▶ _Exercise instructions_
Each entry that follows is to be duplicated exactly, without its images.

(Spatial object tracking data)
-- Opening Marker --
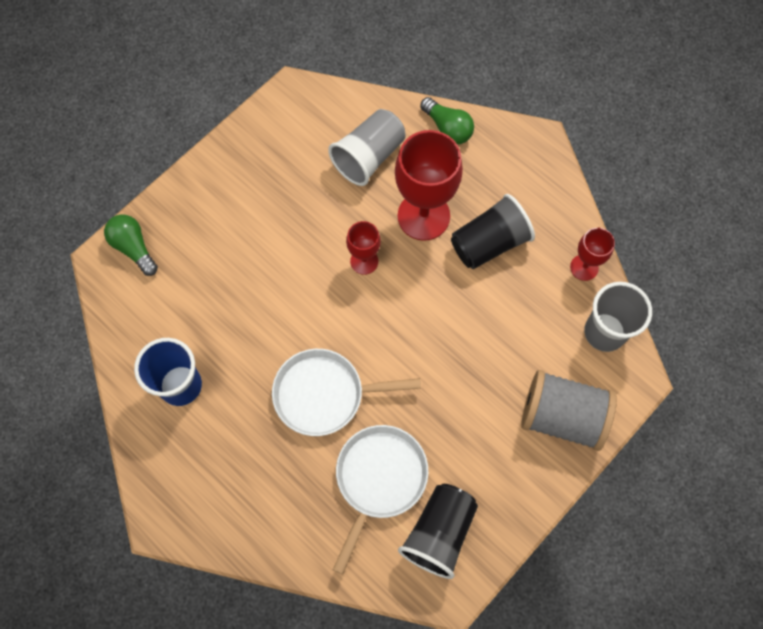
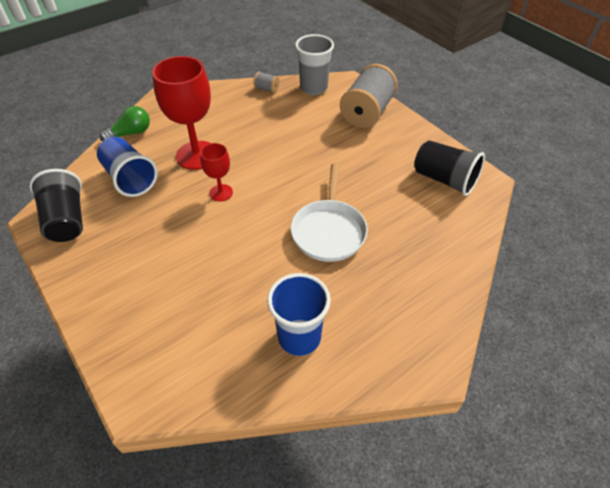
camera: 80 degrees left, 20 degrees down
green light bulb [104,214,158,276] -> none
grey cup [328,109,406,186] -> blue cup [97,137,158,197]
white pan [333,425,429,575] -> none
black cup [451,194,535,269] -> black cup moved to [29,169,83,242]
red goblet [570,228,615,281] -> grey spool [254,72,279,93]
-- Closing Marker --
▶ _Response to the exercise_
camera: 80 degrees left, 20 degrees down
green light bulb [104,214,158,276] -> none
grey cup [328,109,406,186] -> blue cup [97,137,158,197]
white pan [333,425,429,575] -> none
black cup [451,194,535,269] -> black cup moved to [29,169,83,242]
red goblet [570,228,615,281] -> grey spool [254,72,279,93]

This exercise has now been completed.